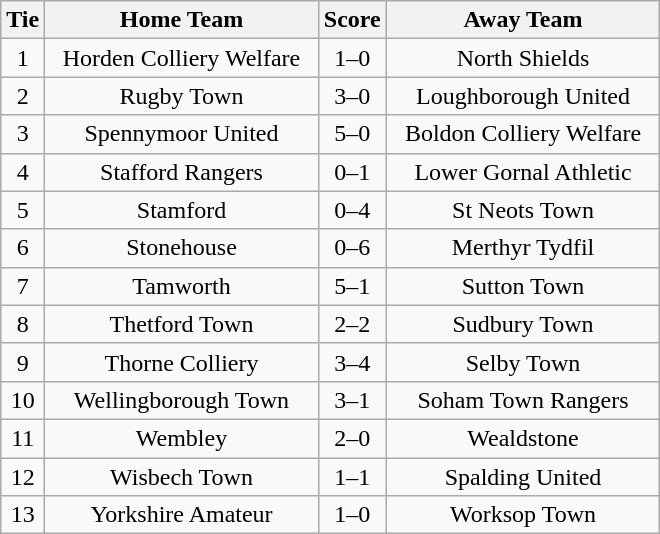
Rugby Town (182, 96)
13 (23, 515)
Spalding United (523, 477)
2–2 (352, 324)
2 (23, 96)
Merthyr Tydfil (523, 248)
Loughborough United (523, 96)
Selby Town (523, 362)
11 (23, 438)
Soham Town Rangers (523, 400)
Wisbech Town (182, 477)
12 (23, 477)
Spennymoor United (182, 134)
5–0 (352, 134)
Wealdstone (523, 438)
8 (23, 324)
5–1 (352, 286)
2–0 (352, 438)
Yorkshire Amateur (182, 515)
North Shields (523, 58)
Boldon Colliery Welfare (523, 134)
Stafford Rangers (182, 172)
5 (23, 210)
Wellingborough Town (182, 400)
3–0 (352, 96)
7 (23, 286)
St Neots Town (523, 210)
Thorne Colliery (182, 362)
0–6 (352, 248)
Score (352, 20)
Thetford Town (182, 324)
Wembley (182, 438)
Home Team (182, 20)
4 (23, 172)
9 (23, 362)
10 (23, 400)
3–1 (352, 400)
1–1 (352, 477)
3 (23, 134)
Stonehouse (182, 248)
0–4 (352, 210)
6 (23, 248)
Tamworth (182, 286)
3–4 (352, 362)
Stamford (182, 210)
Away Team (523, 20)
Worksop Town (523, 515)
1 (23, 58)
Horden Colliery Welfare (182, 58)
Lower Gornal Athletic (523, 172)
Tie (23, 20)
0–1 (352, 172)
Sutton Town (523, 286)
Sudbury Town (523, 324)
Locate the cell with the specified text and output its (X, Y) center coordinate. 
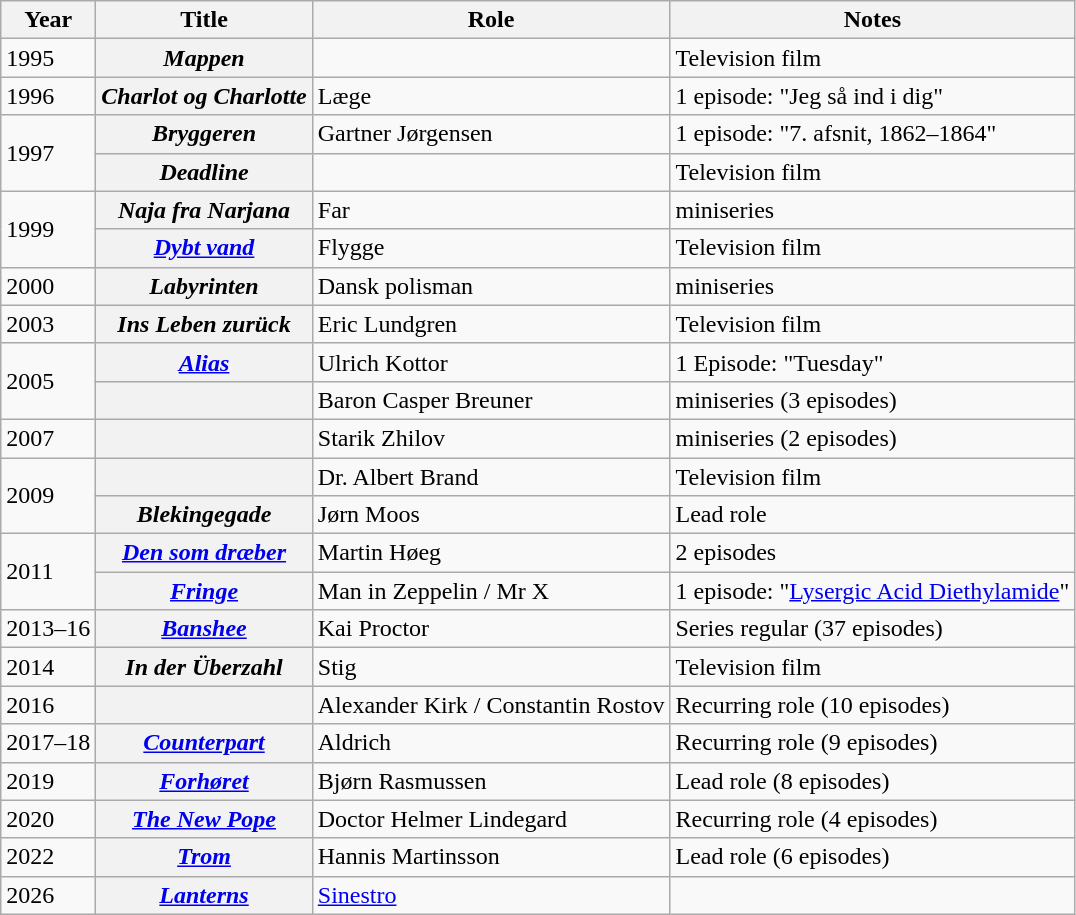
Blekingegade (204, 515)
2017–18 (48, 743)
Ins Leben zurück (204, 324)
Doctor Helmer Lindegard (491, 819)
Sinestro (491, 895)
2003 (48, 324)
Lead role (8 episodes) (872, 781)
2022 (48, 857)
1 Episode: "Tuesday" (872, 362)
Lead role (6 episodes) (872, 857)
1995 (48, 58)
Mappen (204, 58)
2014 (48, 667)
Title (204, 20)
Forhøret (204, 781)
2016 (48, 705)
Man in Zeppelin / Mr X (491, 591)
Trom (204, 857)
Banshee (204, 629)
2000 (48, 286)
1999 (48, 229)
Lanterns (204, 895)
Jørn Moos (491, 515)
Naja fra Narjana (204, 210)
Role (491, 20)
2020 (48, 819)
The New Pope (204, 819)
Eric Lundgren (491, 324)
Recurring role (9 episodes) (872, 743)
Dr. Albert Brand (491, 477)
Bjørn Rasmussen (491, 781)
Kai Proctor (491, 629)
1 episode: "7. afsnit, 1862–1864" (872, 134)
Recurring role (10 episodes) (872, 705)
Ulrich Kottor (491, 362)
Dybt vand (204, 248)
Stig (491, 667)
2026 (48, 895)
Far (491, 210)
Charlot og Charlotte (204, 96)
1 episode: "Jeg så ind i dig" (872, 96)
Martin Høeg (491, 553)
miniseries (3 episodes) (872, 400)
Bryggeren (204, 134)
Notes (872, 20)
2007 (48, 438)
Starik Zhilov (491, 438)
Gartner Jørgensen (491, 134)
Læge (491, 96)
Flygge (491, 248)
2005 (48, 381)
1 episode: "Lysergic Acid Diethylamide" (872, 591)
Deadline (204, 172)
Year (48, 20)
Counterpart (204, 743)
2009 (48, 496)
miniseries (2 episodes) (872, 438)
2011 (48, 572)
Recurring role (4 episodes) (872, 819)
2013–16 (48, 629)
Series regular (37 episodes) (872, 629)
Aldrich (491, 743)
Dansk polisman (491, 286)
In der Überzahl (204, 667)
1997 (48, 153)
Alias (204, 362)
Labyrinten (204, 286)
Alexander Kirk / Constantin Rostov (491, 705)
1996 (48, 96)
Fringe (204, 591)
2 episodes (872, 553)
Lead role (872, 515)
Hannis Martinsson (491, 857)
Baron Casper Breuner (491, 400)
2019 (48, 781)
Den som dræber (204, 553)
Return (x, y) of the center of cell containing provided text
= = = = = = =
= Set exercise =
Reproduce all of the lines above verbatim, in their original order, and leave out the pictures.

= Correct output =
Rugby Town (182, 96)
13 (23, 515)
Spalding United (523, 477)
2–2 (352, 324)
2 (23, 96)
Merthyr Tydfil (523, 248)
Loughborough United (523, 96)
Selby Town (523, 362)
11 (23, 438)
Soham Town Rangers (523, 400)
Wisbech Town (182, 477)
12 (23, 477)
Spennymoor United (182, 134)
5–0 (352, 134)
Wealdstone (523, 438)
8 (23, 324)
5–1 (352, 286)
2–0 (352, 438)
Yorkshire Amateur (182, 515)
North Shields (523, 58)
Boldon Colliery Welfare (523, 134)
Stafford Rangers (182, 172)
5 (23, 210)
Wellingborough Town (182, 400)
3–0 (352, 96)
7 (23, 286)
St Neots Town (523, 210)
Thorne Colliery (182, 362)
0–6 (352, 248)
Score (352, 20)
Thetford Town (182, 324)
Wembley (182, 438)
Home Team (182, 20)
4 (23, 172)
9 (23, 362)
10 (23, 400)
3–1 (352, 400)
1–1 (352, 477)
3 (23, 134)
Stonehouse (182, 248)
0–4 (352, 210)
6 (23, 248)
Tamworth (182, 286)
3–4 (352, 362)
Stamford (182, 210)
Away Team (523, 20)
Worksop Town (523, 515)
1 (23, 58)
Horden Colliery Welfare (182, 58)
Lower Gornal Athletic (523, 172)
Tie (23, 20)
0–1 (352, 172)
Sutton Town (523, 286)
Sudbury Town (523, 324)
Locate the cell with the specified text and output its (X, Y) center coordinate. 
Blekingegade (204, 515)
2017–18 (48, 743)
Ins Leben zurück (204, 324)
Doctor Helmer Lindegard (491, 819)
Sinestro (491, 895)
2003 (48, 324)
Lead role (8 episodes) (872, 781)
2022 (48, 857)
1 Episode: "Tuesday" (872, 362)
Lead role (6 episodes) (872, 857)
1995 (48, 58)
Mappen (204, 58)
2014 (48, 667)
Title (204, 20)
Forhøret (204, 781)
2016 (48, 705)
Man in Zeppelin / Mr X (491, 591)
Trom (204, 857)
Banshee (204, 629)
2000 (48, 286)
1999 (48, 229)
Lanterns (204, 895)
Jørn Moos (491, 515)
Naja fra Narjana (204, 210)
Role (491, 20)
2020 (48, 819)
The New Pope (204, 819)
Eric Lundgren (491, 324)
Recurring role (9 episodes) (872, 743)
Dr. Albert Brand (491, 477)
Bjørn Rasmussen (491, 781)
Kai Proctor (491, 629)
1 episode: "7. afsnit, 1862–1864" (872, 134)
Recurring role (10 episodes) (872, 705)
Ulrich Kottor (491, 362)
Dybt vand (204, 248)
Stig (491, 667)
2026 (48, 895)
Far (491, 210)
Charlot og Charlotte (204, 96)
1 episode: "Jeg så ind i dig" (872, 96)
Martin Høeg (491, 553)
miniseries (3 episodes) (872, 400)
Bryggeren (204, 134)
Notes (872, 20)
2007 (48, 438)
Starik Zhilov (491, 438)
Gartner Jørgensen (491, 134)
Læge (491, 96)
Flygge (491, 248)
2005 (48, 381)
1 episode: "Lysergic Acid Diethylamide" (872, 591)
Deadline (204, 172)
Year (48, 20)
Counterpart (204, 743)
2009 (48, 496)
miniseries (2 episodes) (872, 438)
2011 (48, 572)
Recurring role (4 episodes) (872, 819)
2013–16 (48, 629)
Series regular (37 episodes) (872, 629)
Aldrich (491, 743)
Dansk polisman (491, 286)
In der Überzahl (204, 667)
1997 (48, 153)
Alias (204, 362)
Labyrinten (204, 286)
Alexander Kirk / Constantin Rostov (491, 705)
1996 (48, 96)
Fringe (204, 591)
2 episodes (872, 553)
Lead role (872, 515)
Hannis Martinsson (491, 857)
Baron Casper Breuner (491, 400)
2019 (48, 781)
Den som dræber (204, 553)
Return (x, y) of the center of cell containing provided text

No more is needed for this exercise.